(Beginning of DATASET EXTRACT)
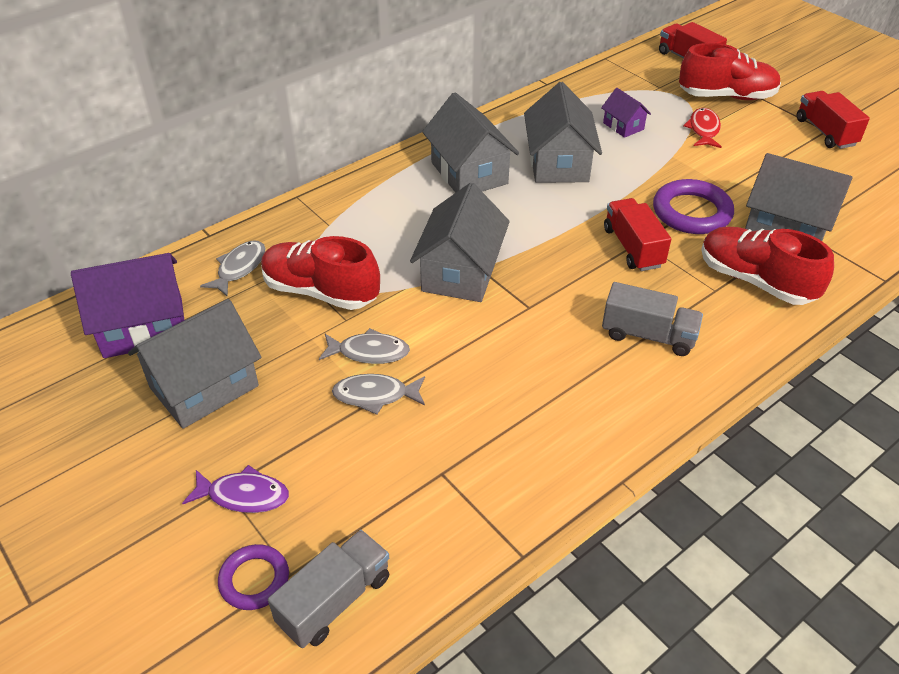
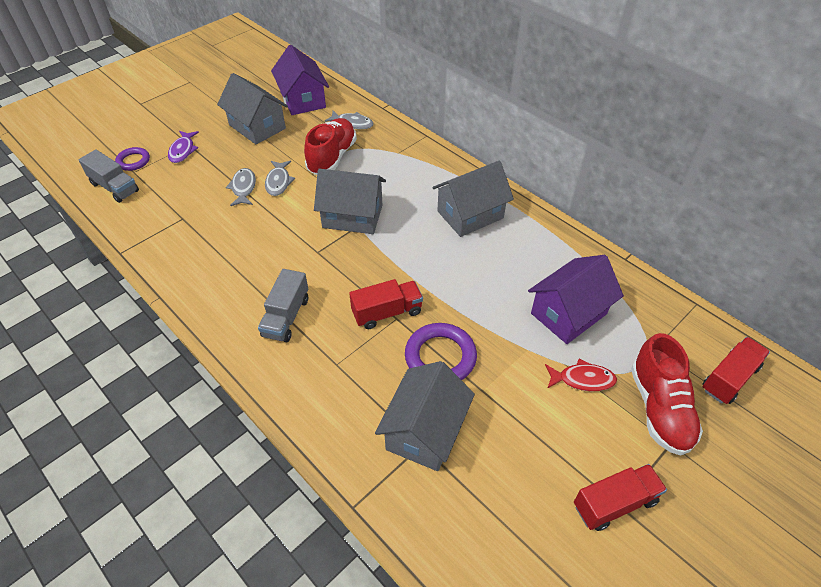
camera: 85 degrees right, 5 degrees up
(558, 163) = (496, 267): grey house -> none
(623, 126) = (568, 313): purple house -> purple house, size x1.92
(755, 281) = (348, 395): red shoe -> none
(End of DATASET EXTRACT)
- **DIRECTIONS**: An exact, image-free transcript of the material is required.

- **OUTPUT OF THE EXERCISE**:
camera: 85 degrees right, 5 degrees up
(558, 163) = (496, 267): grey house -> none
(623, 126) = (568, 313): purple house -> purple house, size x1.92
(755, 281) = (348, 395): red shoe -> none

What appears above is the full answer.